Print every record exactly, omitting none.

= Beginning of Section =

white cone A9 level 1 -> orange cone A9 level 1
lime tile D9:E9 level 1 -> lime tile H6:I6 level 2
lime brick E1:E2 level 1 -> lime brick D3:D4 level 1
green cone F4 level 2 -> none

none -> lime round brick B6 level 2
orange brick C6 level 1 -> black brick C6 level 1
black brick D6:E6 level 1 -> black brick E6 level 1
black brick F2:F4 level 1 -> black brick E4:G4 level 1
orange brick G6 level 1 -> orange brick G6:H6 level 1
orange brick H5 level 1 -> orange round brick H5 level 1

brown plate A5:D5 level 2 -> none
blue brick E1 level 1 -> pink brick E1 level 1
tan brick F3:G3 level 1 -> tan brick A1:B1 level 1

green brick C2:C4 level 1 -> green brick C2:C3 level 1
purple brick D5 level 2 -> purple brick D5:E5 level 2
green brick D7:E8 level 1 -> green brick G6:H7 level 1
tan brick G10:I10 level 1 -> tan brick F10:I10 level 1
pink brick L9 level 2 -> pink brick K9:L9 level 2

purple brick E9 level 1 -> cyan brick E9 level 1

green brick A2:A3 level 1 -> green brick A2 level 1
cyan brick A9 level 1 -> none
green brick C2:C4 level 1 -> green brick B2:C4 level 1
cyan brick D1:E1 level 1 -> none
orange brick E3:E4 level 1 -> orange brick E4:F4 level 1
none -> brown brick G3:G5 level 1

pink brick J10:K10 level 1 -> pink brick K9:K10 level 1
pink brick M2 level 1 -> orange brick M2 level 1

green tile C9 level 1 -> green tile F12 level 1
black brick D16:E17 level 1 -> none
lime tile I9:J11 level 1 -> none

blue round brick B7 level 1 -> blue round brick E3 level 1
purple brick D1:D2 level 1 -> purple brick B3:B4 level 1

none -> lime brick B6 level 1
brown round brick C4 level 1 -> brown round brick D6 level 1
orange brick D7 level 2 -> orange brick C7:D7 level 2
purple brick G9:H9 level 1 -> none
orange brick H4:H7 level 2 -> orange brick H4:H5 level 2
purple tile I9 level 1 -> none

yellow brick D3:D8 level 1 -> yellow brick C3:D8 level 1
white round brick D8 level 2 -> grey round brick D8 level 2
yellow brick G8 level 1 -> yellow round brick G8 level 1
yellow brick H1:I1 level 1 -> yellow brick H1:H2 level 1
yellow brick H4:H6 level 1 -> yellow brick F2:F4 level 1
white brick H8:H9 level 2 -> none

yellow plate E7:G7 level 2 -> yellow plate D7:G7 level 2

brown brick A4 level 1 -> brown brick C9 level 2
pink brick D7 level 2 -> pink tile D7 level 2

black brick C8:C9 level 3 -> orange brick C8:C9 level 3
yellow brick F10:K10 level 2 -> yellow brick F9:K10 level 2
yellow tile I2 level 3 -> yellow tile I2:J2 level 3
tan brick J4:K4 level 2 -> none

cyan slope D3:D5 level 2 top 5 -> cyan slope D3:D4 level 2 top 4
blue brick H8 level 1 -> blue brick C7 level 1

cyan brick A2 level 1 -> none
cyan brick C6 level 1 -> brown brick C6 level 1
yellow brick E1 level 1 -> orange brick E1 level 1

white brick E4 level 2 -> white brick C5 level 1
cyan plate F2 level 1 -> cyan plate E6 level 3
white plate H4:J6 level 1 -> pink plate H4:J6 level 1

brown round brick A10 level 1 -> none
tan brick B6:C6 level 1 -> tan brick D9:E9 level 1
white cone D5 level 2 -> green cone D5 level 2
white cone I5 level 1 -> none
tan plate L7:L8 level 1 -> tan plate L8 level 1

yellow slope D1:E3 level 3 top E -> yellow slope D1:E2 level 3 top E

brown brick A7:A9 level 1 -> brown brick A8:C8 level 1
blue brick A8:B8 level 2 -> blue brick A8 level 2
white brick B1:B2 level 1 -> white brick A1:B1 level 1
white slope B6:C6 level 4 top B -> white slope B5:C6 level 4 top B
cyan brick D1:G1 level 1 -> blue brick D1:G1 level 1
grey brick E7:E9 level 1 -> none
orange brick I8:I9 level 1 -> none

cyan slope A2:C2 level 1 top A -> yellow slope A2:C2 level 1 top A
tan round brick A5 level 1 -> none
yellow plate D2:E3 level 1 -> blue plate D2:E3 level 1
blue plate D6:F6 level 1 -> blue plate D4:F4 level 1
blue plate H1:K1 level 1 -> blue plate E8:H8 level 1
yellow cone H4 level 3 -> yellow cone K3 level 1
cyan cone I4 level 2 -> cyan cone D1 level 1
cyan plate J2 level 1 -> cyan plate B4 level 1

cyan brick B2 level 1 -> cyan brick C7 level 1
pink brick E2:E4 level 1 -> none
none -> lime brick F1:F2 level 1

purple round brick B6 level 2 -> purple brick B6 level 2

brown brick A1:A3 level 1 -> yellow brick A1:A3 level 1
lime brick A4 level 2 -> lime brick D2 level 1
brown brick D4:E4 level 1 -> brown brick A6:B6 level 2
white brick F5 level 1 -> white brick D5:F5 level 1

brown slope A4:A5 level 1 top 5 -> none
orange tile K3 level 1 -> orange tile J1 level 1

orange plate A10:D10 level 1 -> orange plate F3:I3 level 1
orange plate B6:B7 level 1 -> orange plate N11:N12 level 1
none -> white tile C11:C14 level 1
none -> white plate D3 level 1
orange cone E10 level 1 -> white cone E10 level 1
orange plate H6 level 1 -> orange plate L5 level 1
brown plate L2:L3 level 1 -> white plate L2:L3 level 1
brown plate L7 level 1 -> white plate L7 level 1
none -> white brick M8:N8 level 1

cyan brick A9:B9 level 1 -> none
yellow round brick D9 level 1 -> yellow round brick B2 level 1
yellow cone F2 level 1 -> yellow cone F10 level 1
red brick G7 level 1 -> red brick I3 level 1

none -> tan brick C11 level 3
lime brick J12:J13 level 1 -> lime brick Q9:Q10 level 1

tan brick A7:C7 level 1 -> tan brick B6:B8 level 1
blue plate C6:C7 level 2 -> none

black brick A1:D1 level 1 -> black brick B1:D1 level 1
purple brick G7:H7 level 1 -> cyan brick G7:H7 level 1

= End of Section =

# REPLY
white cone A9 level 1 -> orange cone A9 level 1
lime tile D9:E9 level 1 -> lime tile H6:I6 level 2
lime brick E1:E2 level 1 -> lime brick D3:D4 level 1
green cone F4 level 2 -> none

none -> lime round brick B6 level 2
orange brick C6 level 1 -> black brick C6 level 1
black brick D6:E6 level 1 -> black brick E6 level 1
black brick F2:F4 level 1 -> black brick E4:G4 level 1
orange brick G6 level 1 -> orange brick G6:H6 level 1
orange brick H5 level 1 -> orange round brick H5 level 1

brown plate A5:D5 level 2 -> none
blue brick E1 level 1 -> pink brick E1 level 1
tan brick F3:G3 level 1 -> tan brick A1:B1 level 1

green brick C2:C4 level 1 -> green brick C2:C3 level 1
purple brick D5 level 2 -> purple brick D5:E5 level 2
green brick D7:E8 level 1 -> green brick G6:H7 level 1
tan brick G10:I10 level 1 -> tan brick F10:I10 level 1
pink brick L9 level 2 -> pink brick K9:L9 level 2

purple brick E9 level 1 -> cyan brick E9 level 1

green brick A2:A3 level 1 -> green brick A2 level 1
cyan brick A9 level 1 -> none
green brick C2:C4 level 1 -> green brick B2:C4 level 1
cyan brick D1:E1 level 1 -> none
orange brick E3:E4 level 1 -> orange brick E4:F4 level 1
none -> brown brick G3:G5 level 1

pink brick J10:K10 level 1 -> pink brick K9:K10 level 1
pink brick M2 level 1 -> orange brick M2 level 1

green tile C9 level 1 -> green tile F12 level 1
black brick D16:E17 level 1 -> none
lime tile I9:J11 level 1 -> none

blue round brick B7 level 1 -> blue round brick E3 level 1
purple brick D1:D2 level 1 -> purple brick B3:B4 level 1

none -> lime brick B6 level 1
brown round brick C4 level 1 -> brown round brick D6 level 1
orange brick D7 level 2 -> orange brick C7:D7 level 2
purple brick G9:H9 level 1 -> none
orange brick H4:H7 level 2 -> orange brick H4:H5 level 2
purple tile I9 level 1 -> none

yellow brick D3:D8 level 1 -> yellow brick C3:D8 level 1
white round brick D8 level 2 -> grey round brick D8 level 2
yellow brick G8 level 1 -> yellow round brick G8 level 1
yellow brick H1:I1 level 1 -> yellow brick H1:H2 level 1
yellow brick H4:H6 level 1 -> yellow brick F2:F4 level 1
white brick H8:H9 level 2 -> none

yellow plate E7:G7 level 2 -> yellow plate D7:G7 level 2

brown brick A4 level 1 -> brown brick C9 level 2
pink brick D7 level 2 -> pink tile D7 level 2

black brick C8:C9 level 3 -> orange brick C8:C9 level 3
yellow brick F10:K10 level 2 -> yellow brick F9:K10 level 2
yellow tile I2 level 3 -> yellow tile I2:J2 level 3
tan brick J4:K4 level 2 -> none

cyan slope D3:D5 level 2 top 5 -> cyan slope D3:D4 level 2 top 4
blue brick H8 level 1 -> blue brick C7 level 1

cyan brick A2 level 1 -> none
cyan brick C6 level 1 -> brown brick C6 level 1
yellow brick E1 level 1 -> orange brick E1 level 1

white brick E4 level 2 -> white brick C5 level 1
cyan plate F2 level 1 -> cyan plate E6 level 3
white plate H4:J6 level 1 -> pink plate H4:J6 level 1

brown round brick A10 level 1 -> none
tan brick B6:C6 level 1 -> tan brick D9:E9 level 1
white cone D5 level 2 -> green cone D5 level 2
white cone I5 level 1 -> none
tan plate L7:L8 level 1 -> tan plate L8 level 1

yellow slope D1:E3 level 3 top E -> yellow slope D1:E2 level 3 top E

brown brick A7:A9 level 1 -> brown brick A8:C8 level 1
blue brick A8:B8 level 2 -> blue brick A8 level 2
white brick B1:B2 level 1 -> white brick A1:B1 level 1
white slope B6:C6 level 4 top B -> white slope B5:C6 level 4 top B
cyan brick D1:G1 level 1 -> blue brick D1:G1 level 1
grey brick E7:E9 level 1 -> none
orange brick I8:I9 level 1 -> none

cyan slope A2:C2 level 1 top A -> yellow slope A2:C2 level 1 top A
tan round brick A5 level 1 -> none
yellow plate D2:E3 level 1 -> blue plate D2:E3 level 1
blue plate D6:F6 level 1 -> blue plate D4:F4 level 1
blue plate H1:K1 level 1 -> blue plate E8:H8 level 1
yellow cone H4 level 3 -> yellow cone K3 level 1
cyan cone I4 level 2 -> cyan cone D1 level 1
cyan plate J2 level 1 -> cyan plate B4 level 1

cyan brick B2 level 1 -> cyan brick C7 level 1
pink brick E2:E4 level 1 -> none
none -> lime brick F1:F2 level 1

purple round brick B6 level 2 -> purple brick B6 level 2

brown brick A1:A3 level 1 -> yellow brick A1:A3 level 1
lime brick A4 level 2 -> lime brick D2 level 1
brown brick D4:E4 level 1 -> brown brick A6:B6 level 2
white brick F5 level 1 -> white brick D5:F5 level 1

brown slope A4:A5 level 1 top 5 -> none
orange tile K3 level 1 -> orange tile J1 level 1

orange plate A10:D10 level 1 -> orange plate F3:I3 level 1
orange plate B6:B7 level 1 -> orange plate N11:N12 level 1
none -> white tile C11:C14 level 1
none -> white plate D3 level 1
orange cone E10 level 1 -> white cone E10 level 1
orange plate H6 level 1 -> orange plate L5 level 1
brown plate L2:L3 level 1 -> white plate L2:L3 level 1
brown plate L7 level 1 -> white plate L7 level 1
none -> white brick M8:N8 level 1

cyan brick A9:B9 level 1 -> none
yellow round brick D9 level 1 -> yellow round brick B2 level 1
yellow cone F2 level 1 -> yellow cone F10 level 1
red brick G7 level 1 -> red brick I3 level 1

none -> tan brick C11 level 3
lime brick J12:J13 level 1 -> lime brick Q9:Q10 level 1

tan brick A7:C7 level 1 -> tan brick B6:B8 level 1
blue plate C6:C7 level 2 -> none

black brick A1:D1 level 1 -> black brick B1:D1 level 1
purple brick G7:H7 level 1 -> cyan brick G7:H7 level 1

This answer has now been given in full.